### About this task:
Restate word for word the lines of the entries below, starting with the line that holds "C5: 47uF (plus" and ending with the line that holds "R6: 82 (GND, SIG) -> 1M (GND, SIG)", and no others.

(Records excerpted from a collection)
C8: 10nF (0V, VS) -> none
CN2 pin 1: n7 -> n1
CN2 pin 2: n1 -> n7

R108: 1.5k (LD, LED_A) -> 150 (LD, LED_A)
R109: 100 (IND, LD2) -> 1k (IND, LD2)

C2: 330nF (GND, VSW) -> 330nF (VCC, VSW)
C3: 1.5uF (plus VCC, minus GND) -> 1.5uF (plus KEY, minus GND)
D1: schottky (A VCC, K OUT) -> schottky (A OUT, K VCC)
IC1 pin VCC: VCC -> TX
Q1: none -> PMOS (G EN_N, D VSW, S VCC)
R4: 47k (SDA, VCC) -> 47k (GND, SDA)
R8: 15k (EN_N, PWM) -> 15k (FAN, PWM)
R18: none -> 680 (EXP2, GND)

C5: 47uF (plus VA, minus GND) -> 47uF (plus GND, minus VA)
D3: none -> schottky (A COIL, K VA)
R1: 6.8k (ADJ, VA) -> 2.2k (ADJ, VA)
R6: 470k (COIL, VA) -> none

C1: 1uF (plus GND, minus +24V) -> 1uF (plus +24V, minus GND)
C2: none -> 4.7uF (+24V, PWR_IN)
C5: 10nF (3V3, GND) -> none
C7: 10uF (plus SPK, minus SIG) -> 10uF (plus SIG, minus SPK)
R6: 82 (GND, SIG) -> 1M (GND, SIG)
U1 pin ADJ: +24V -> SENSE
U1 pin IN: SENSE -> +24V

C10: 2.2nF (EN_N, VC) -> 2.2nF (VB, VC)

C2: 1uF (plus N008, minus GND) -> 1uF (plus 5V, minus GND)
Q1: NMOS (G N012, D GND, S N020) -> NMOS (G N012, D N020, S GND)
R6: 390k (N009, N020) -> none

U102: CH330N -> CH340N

### Output of the exercise:
C5: 47uF (plus VA, minus GND) -> 47uF (plus GND, minus VA)
D3: none -> schottky (A COIL, K VA)
R1: 6.8k (ADJ, VA) -> 2.2k (ADJ, VA)
R6: 470k (COIL, VA) -> none

C1: 1uF (plus GND, minus +24V) -> 1uF (plus +24V, minus GND)
C2: none -> 4.7uF (+24V, PWR_IN)
C5: 10nF (3V3, GND) -> none
C7: 10uF (plus SPK, minus SIG) -> 10uF (plus SIG, minus SPK)
R6: 82 (GND, SIG) -> 1M (GND, SIG)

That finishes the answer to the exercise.